#### [What you should do]
Comb through the entries for "went" and pull out each line that holds it.

Raw data Start Marker

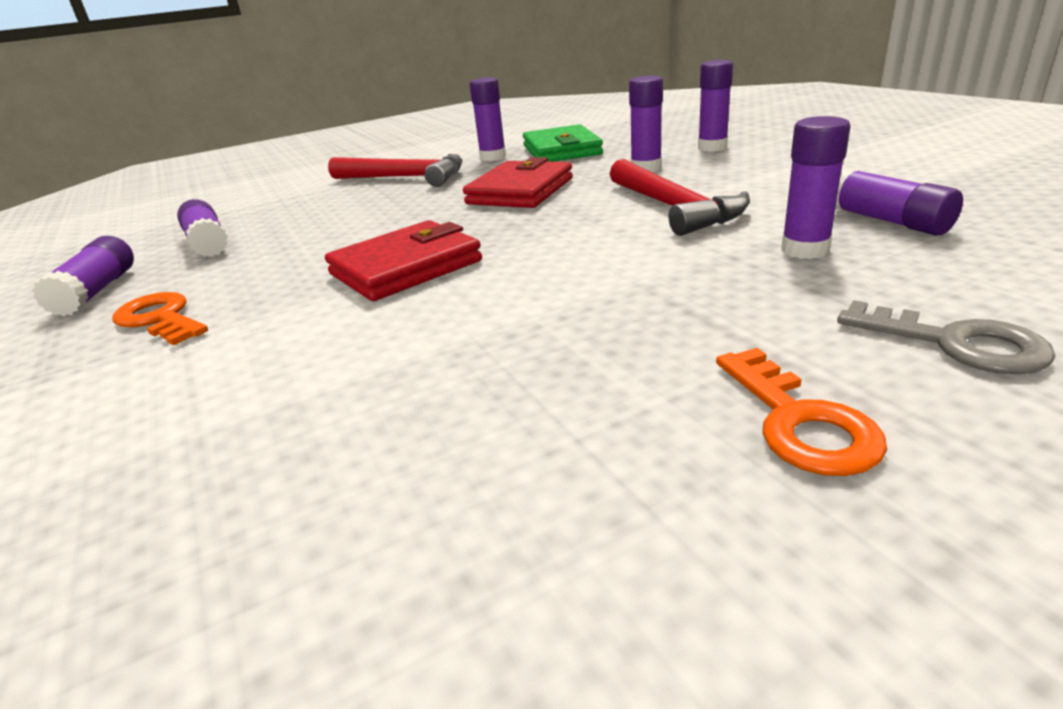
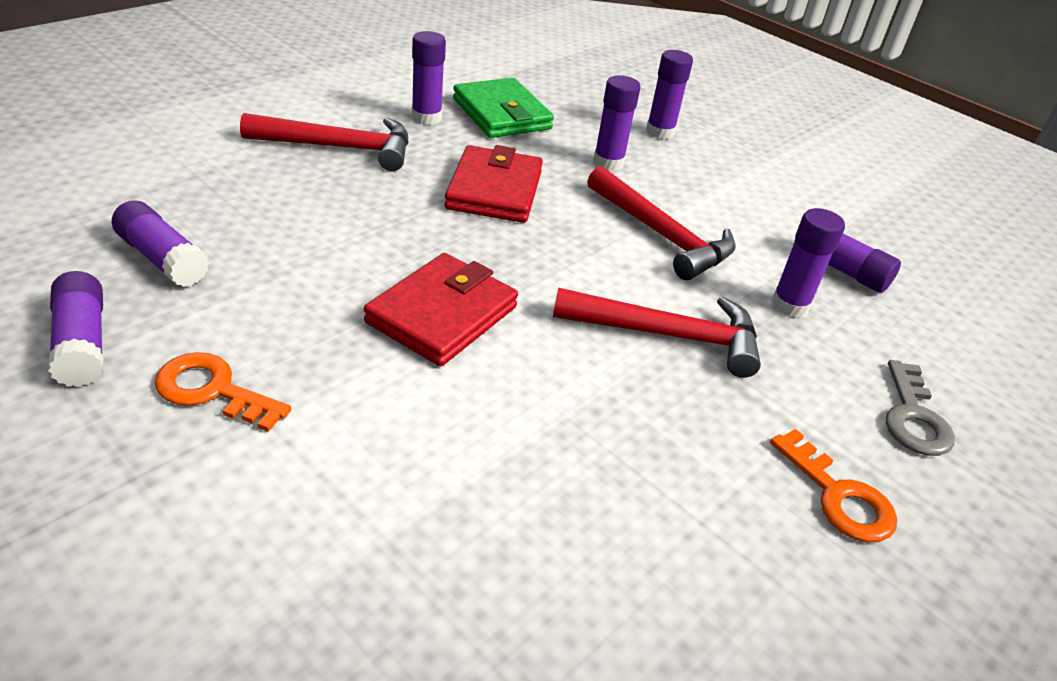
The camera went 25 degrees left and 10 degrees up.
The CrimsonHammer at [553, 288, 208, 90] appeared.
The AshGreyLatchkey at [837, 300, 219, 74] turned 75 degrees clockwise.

Raw data End Marker
Raw data Start Marker

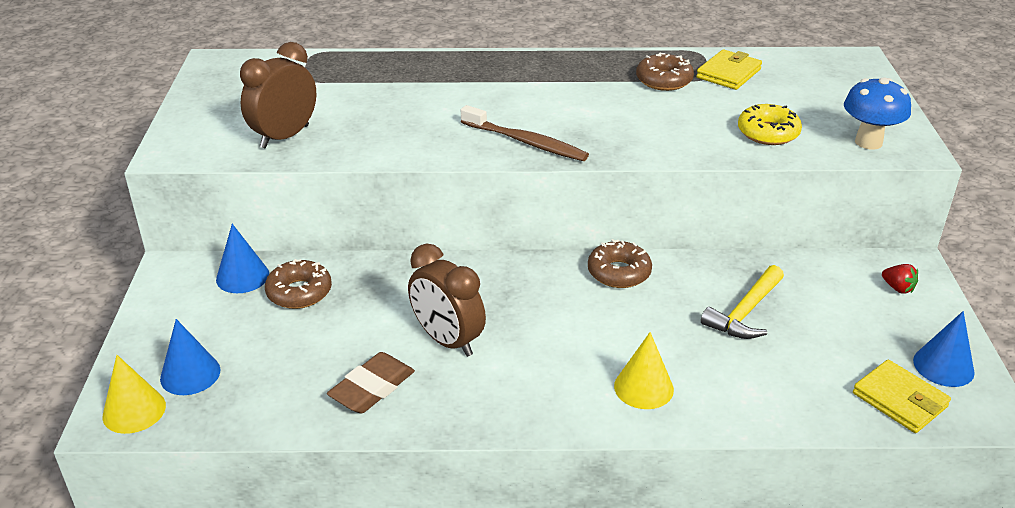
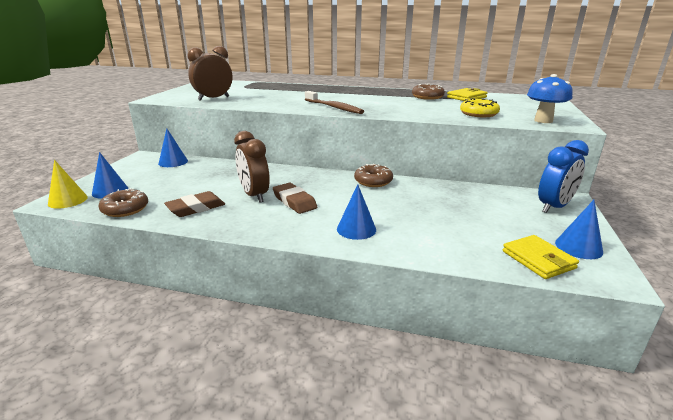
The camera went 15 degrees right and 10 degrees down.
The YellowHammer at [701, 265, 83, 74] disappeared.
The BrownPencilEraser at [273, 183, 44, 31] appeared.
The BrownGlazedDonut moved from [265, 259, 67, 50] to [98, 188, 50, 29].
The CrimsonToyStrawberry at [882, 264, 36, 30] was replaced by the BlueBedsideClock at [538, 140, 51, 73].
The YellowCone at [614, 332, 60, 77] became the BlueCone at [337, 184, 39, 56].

Raw data End Marker

#### [Solution for this problem]
The camera went 25 degrees left and 10 degrees up.
The camera went 15 degrees right and 10 degrees down.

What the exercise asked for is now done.